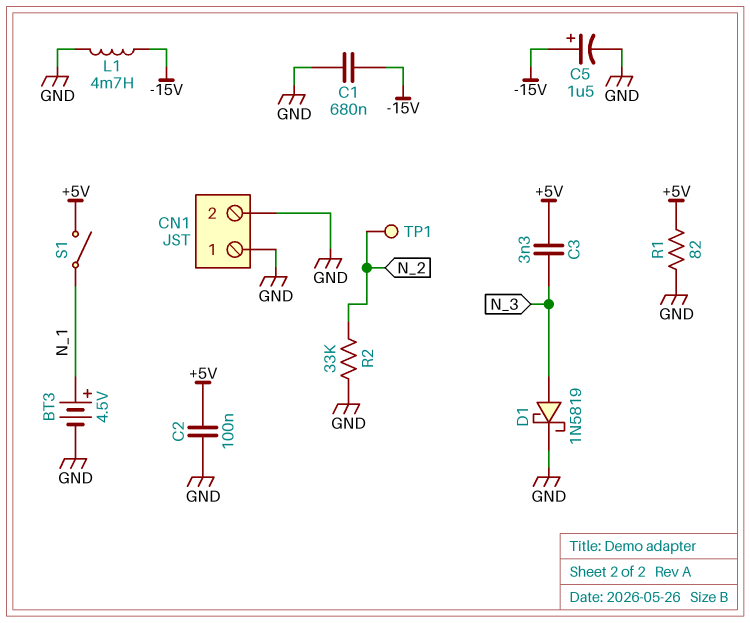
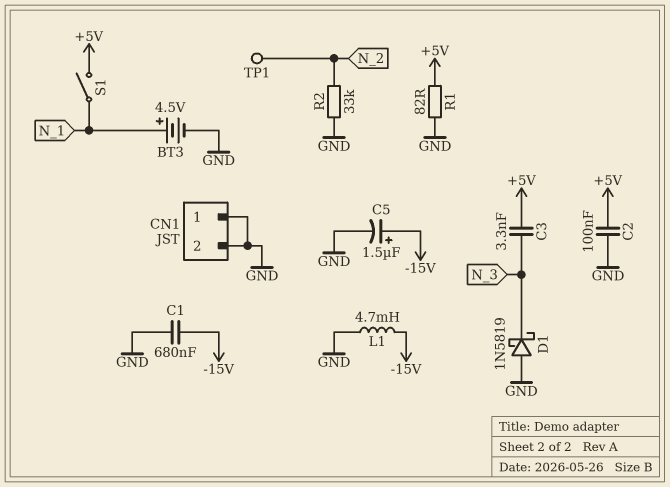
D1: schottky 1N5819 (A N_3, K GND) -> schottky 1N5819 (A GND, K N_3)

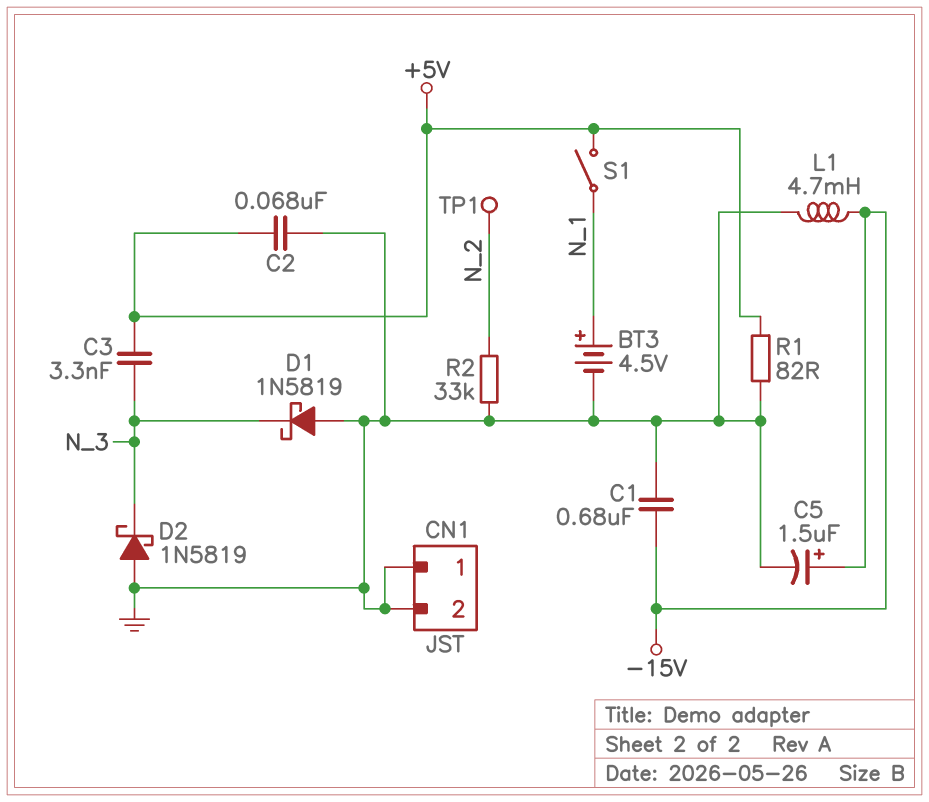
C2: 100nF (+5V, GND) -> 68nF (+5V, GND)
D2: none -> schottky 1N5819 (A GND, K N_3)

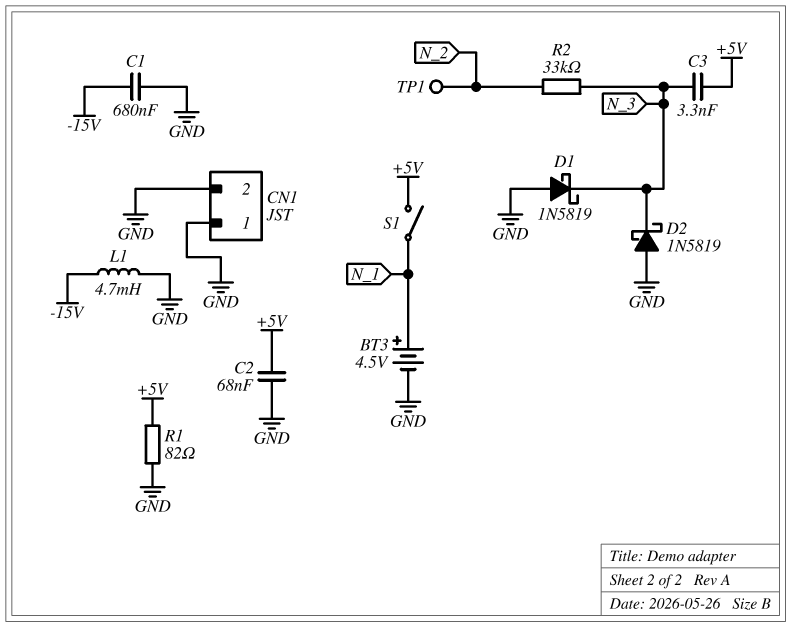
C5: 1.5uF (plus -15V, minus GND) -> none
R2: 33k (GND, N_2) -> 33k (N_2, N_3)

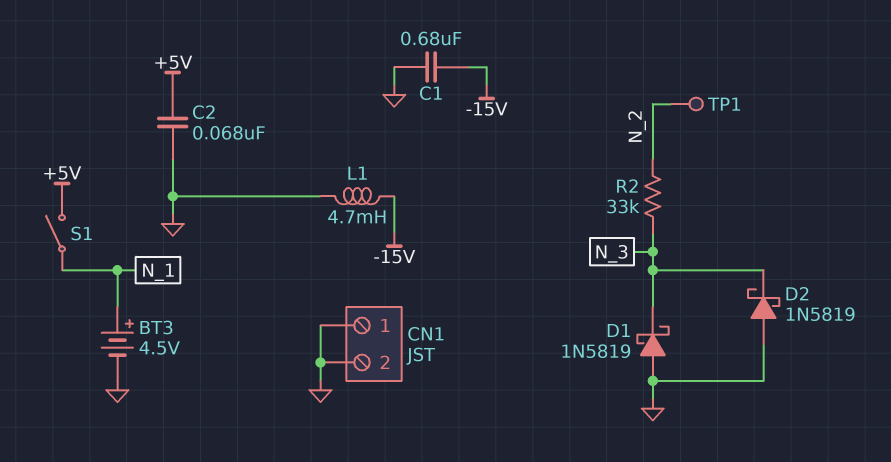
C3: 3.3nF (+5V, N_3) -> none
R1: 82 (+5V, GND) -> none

══════════

About this task. Go through the data and copy every line that includes "none".

Response for this exercise.
D2: none -> schottky 1N5819 (A GND, K N_3)
C5: 1.5uF (plus -15V, minus GND) -> none
C3: 3.3nF (+5V, N_3) -> none
R1: 82 (+5V, GND) -> none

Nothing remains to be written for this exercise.